:: Task directions ::
What you need to produce from the material below is an exact transcription of the lines from the one with "domino/blue (155 202)" through the one with "plane/brown (742 160)", both included, and no other line.

--- Dataset entries Enclosed Below ---

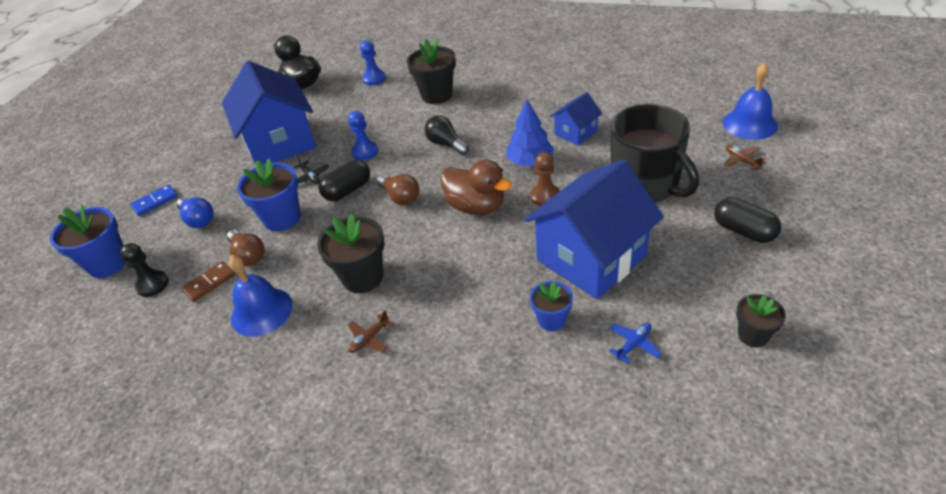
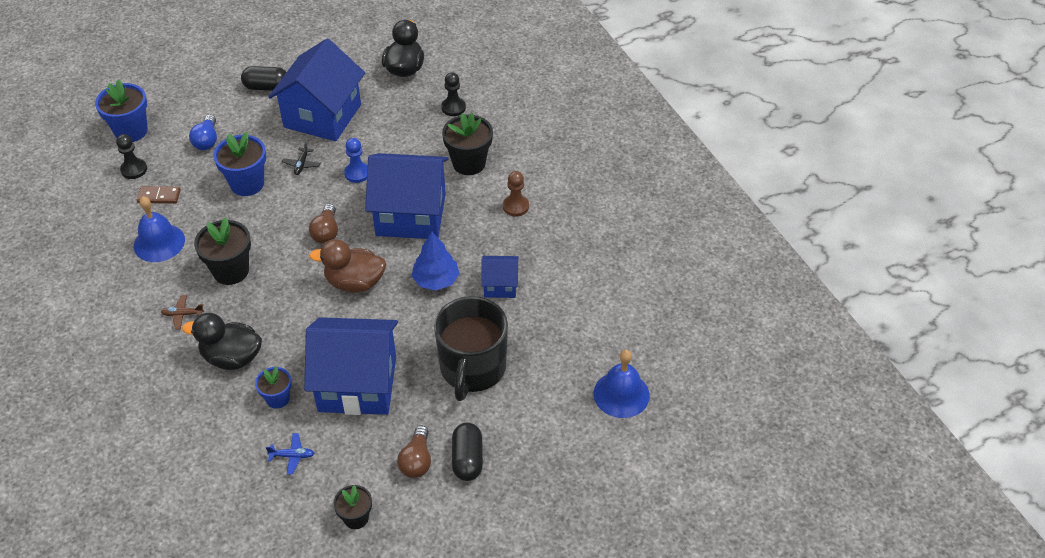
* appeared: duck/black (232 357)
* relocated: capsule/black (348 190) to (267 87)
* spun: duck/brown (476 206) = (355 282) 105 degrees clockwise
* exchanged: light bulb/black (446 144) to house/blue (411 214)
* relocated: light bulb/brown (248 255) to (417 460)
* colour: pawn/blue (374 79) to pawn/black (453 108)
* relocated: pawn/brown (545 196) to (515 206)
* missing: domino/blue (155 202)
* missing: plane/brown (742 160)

--- End of Enclosed Dataset entries ---
--- Dataset entries Enclosed Below ---

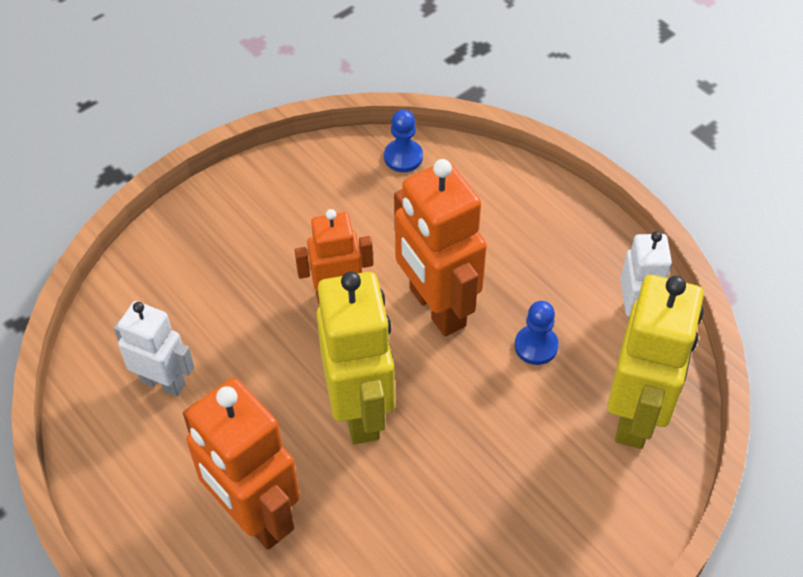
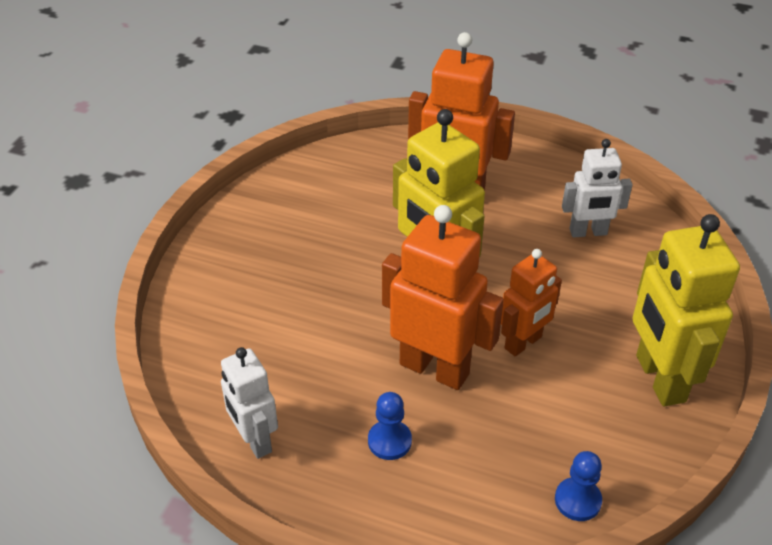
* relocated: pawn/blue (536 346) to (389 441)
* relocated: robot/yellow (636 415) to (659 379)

--- End of Enclosed Dataset entries ---
--- Dataset entries Enclosed Below ---

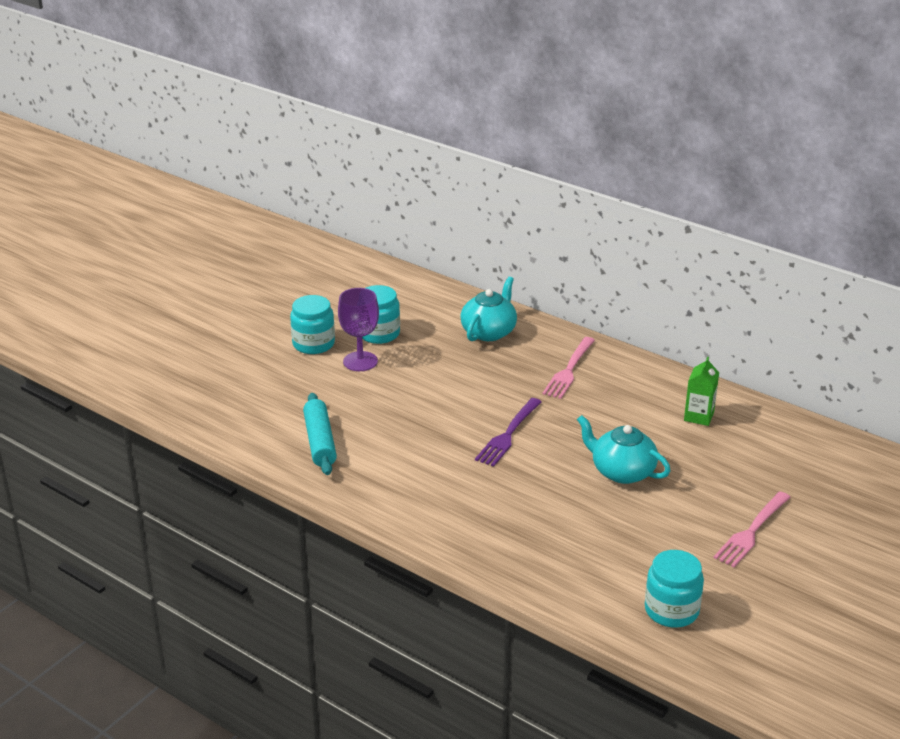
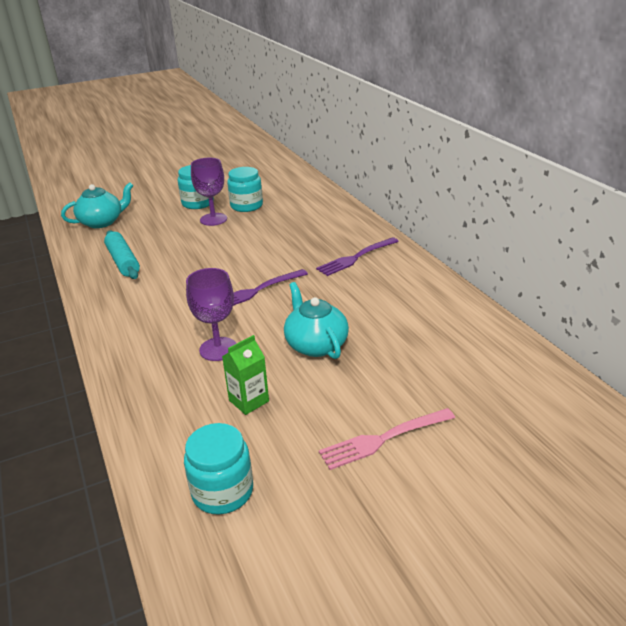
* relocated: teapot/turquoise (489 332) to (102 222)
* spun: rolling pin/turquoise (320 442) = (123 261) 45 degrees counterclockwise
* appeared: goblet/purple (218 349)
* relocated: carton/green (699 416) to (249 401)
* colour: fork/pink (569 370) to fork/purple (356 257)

--- End of Enclosed Dataset entries ---

:: Exercise output ::
* missing: domino/blue (155 202)
* missing: plane/brown (742 160)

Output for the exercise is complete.